-- SUPPLIED DATA follows --

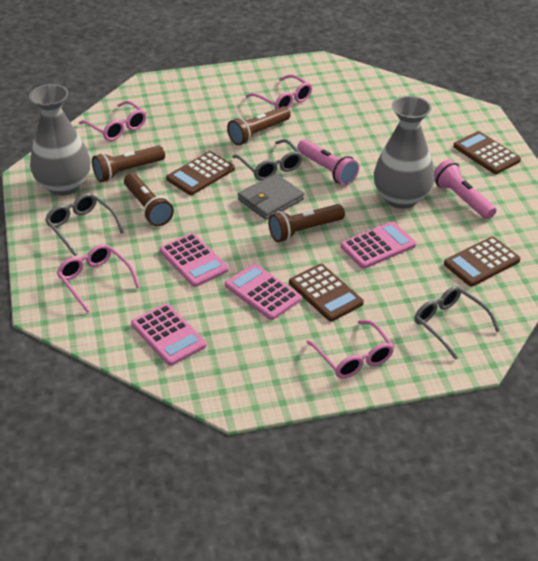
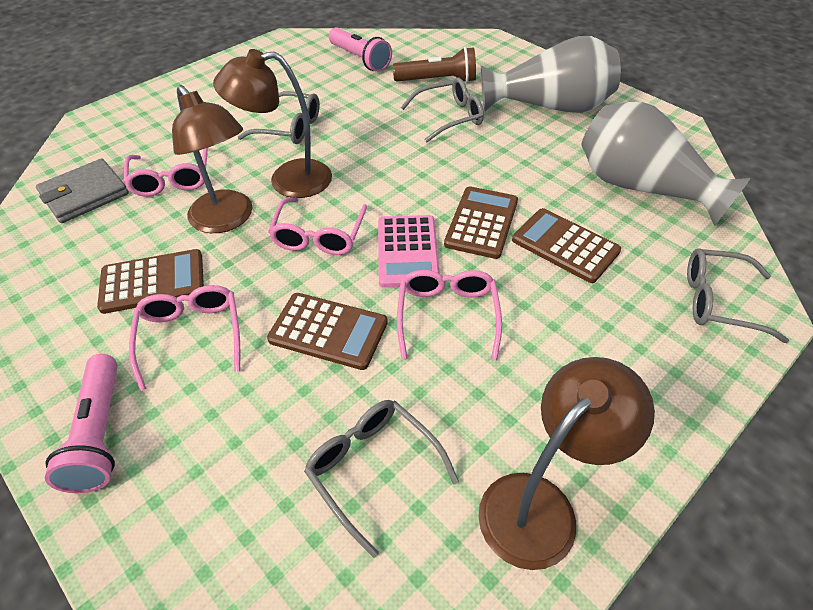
brown flashlight: 4 -> 1
brown lamp: 0 -> 3
grey glasses: 3 -> 4
pink calculator: 4 -> 1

-- SUPPLIED DATA concluded --

TRY IT:
Output the data verbatim, images excluded.

RESPONSE TO THE EXERCISE:
brown flashlight: 4 -> 1
brown lamp: 0 -> 3
grey glasses: 3 -> 4
pink calculator: 4 -> 1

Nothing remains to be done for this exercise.